══ Listed entries
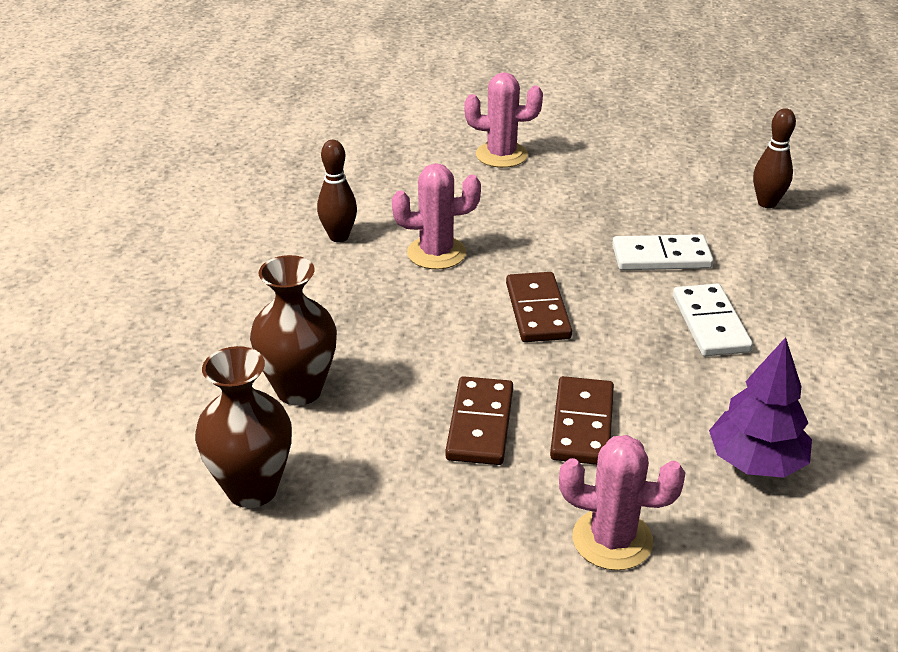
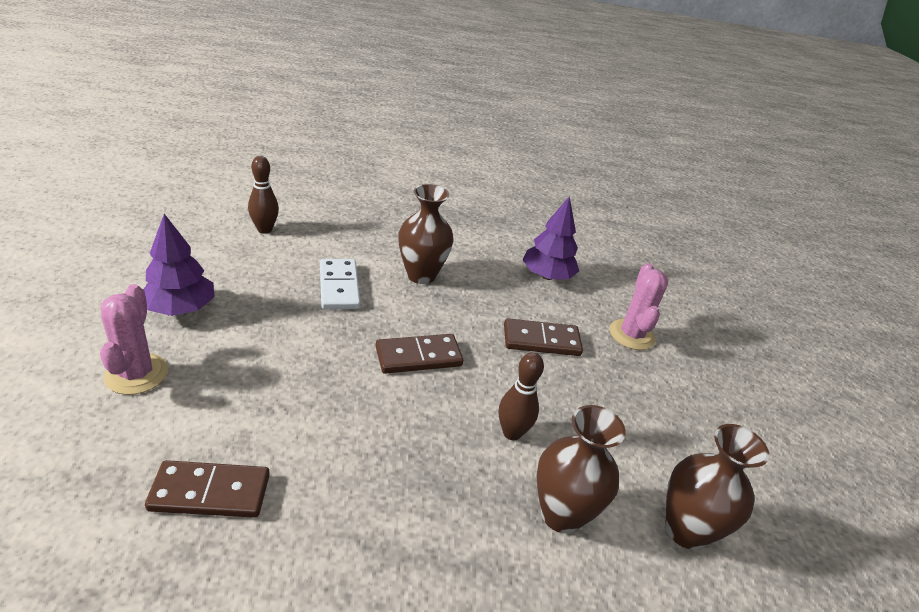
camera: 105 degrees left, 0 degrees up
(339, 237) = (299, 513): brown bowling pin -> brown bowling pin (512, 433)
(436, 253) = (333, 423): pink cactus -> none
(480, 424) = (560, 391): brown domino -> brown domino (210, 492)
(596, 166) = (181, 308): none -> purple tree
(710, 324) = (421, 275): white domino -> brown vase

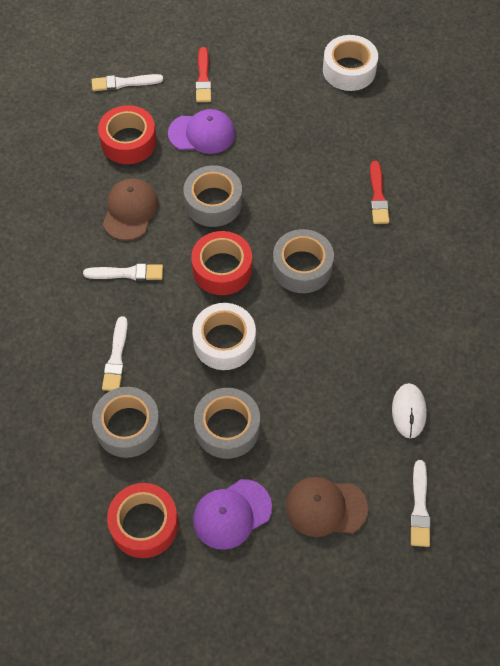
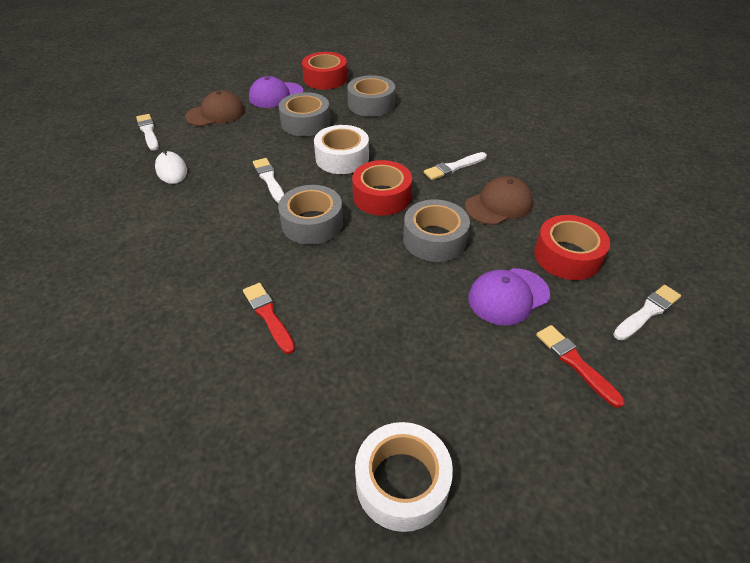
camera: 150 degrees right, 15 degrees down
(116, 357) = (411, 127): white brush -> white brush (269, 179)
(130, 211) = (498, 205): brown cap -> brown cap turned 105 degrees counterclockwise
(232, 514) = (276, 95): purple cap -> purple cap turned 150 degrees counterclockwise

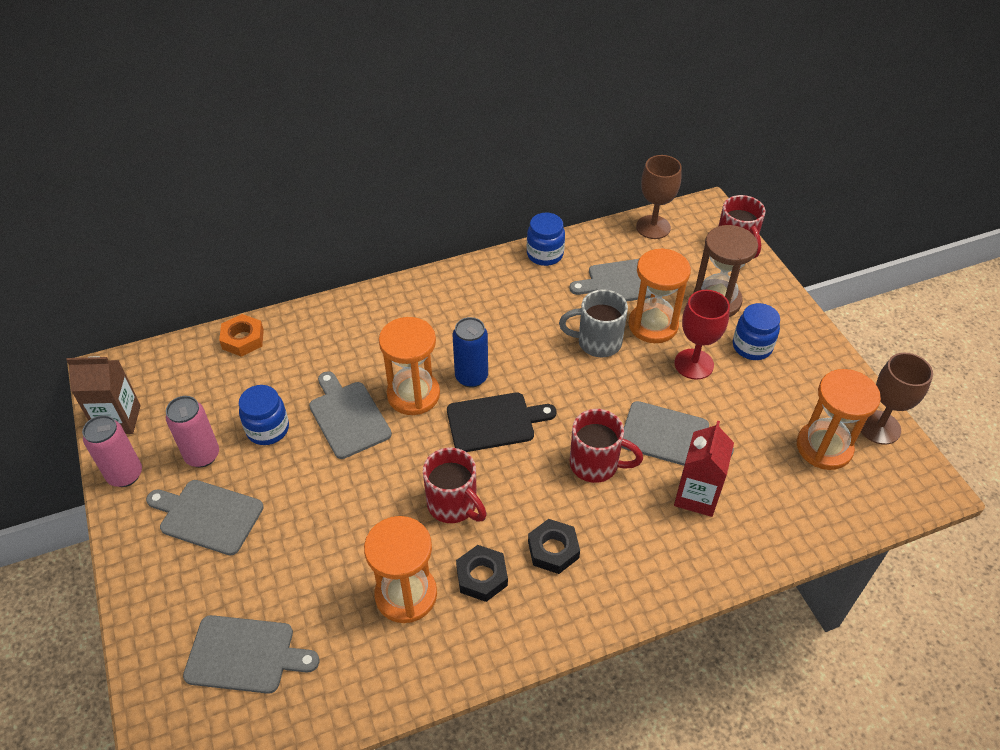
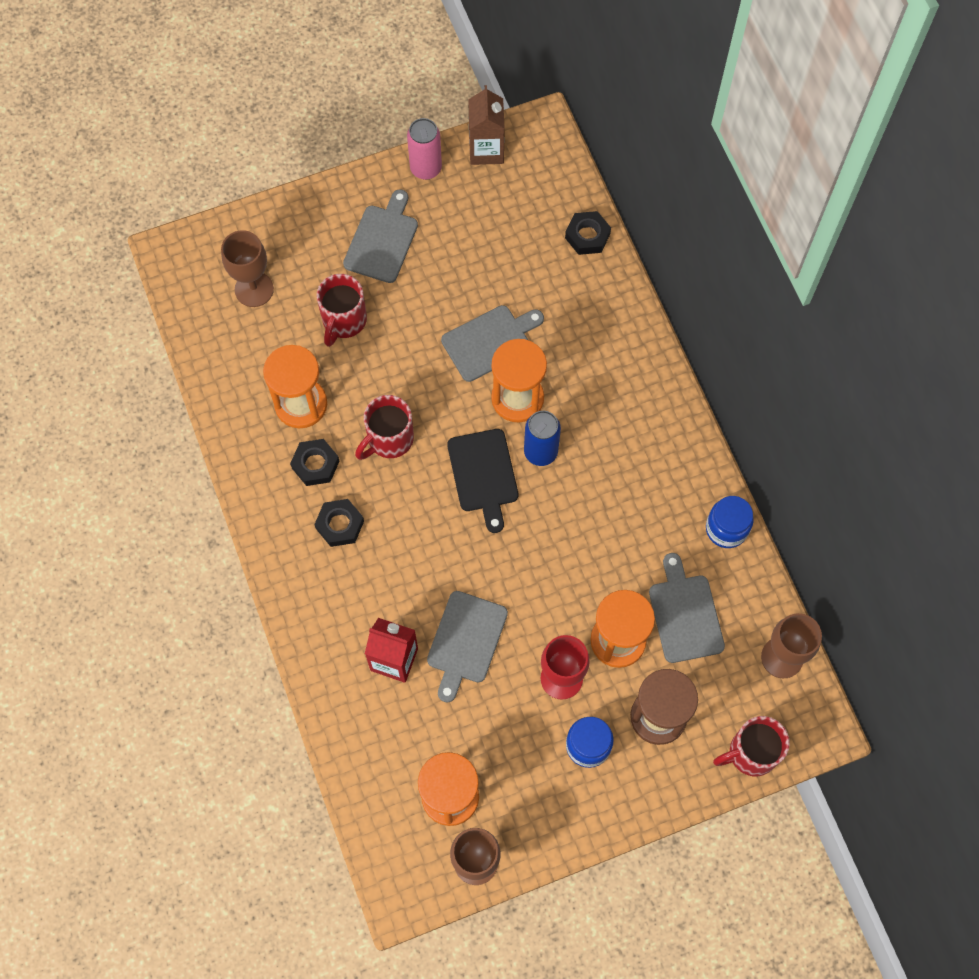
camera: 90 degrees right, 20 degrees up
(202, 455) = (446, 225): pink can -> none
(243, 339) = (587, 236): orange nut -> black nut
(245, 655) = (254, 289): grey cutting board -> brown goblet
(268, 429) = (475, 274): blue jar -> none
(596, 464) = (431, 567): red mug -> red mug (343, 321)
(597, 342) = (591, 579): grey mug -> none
════
══ Listed entries
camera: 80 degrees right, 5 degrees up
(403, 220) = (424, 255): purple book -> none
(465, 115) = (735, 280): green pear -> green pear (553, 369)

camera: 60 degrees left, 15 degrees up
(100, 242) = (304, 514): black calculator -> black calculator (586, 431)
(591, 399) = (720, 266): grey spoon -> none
════
Using the data above, output the line that has "(116, 357) = (411, 127): white", the line that has "(202, 455) = (446, 225): pink can -> none", and whatever lines fall between, each exactly as it stands and without pictures.

(116, 357) = (411, 127): white brush -> white brush (269, 179)
(130, 211) = (498, 205): brown cap -> brown cap turned 105 degrees counterclockwise
(232, 514) = (276, 95): purple cap -> purple cap turned 150 degrees counterclockwise

camera: 90 degrees right, 20 degrees up
(202, 455) = (446, 225): pink can -> none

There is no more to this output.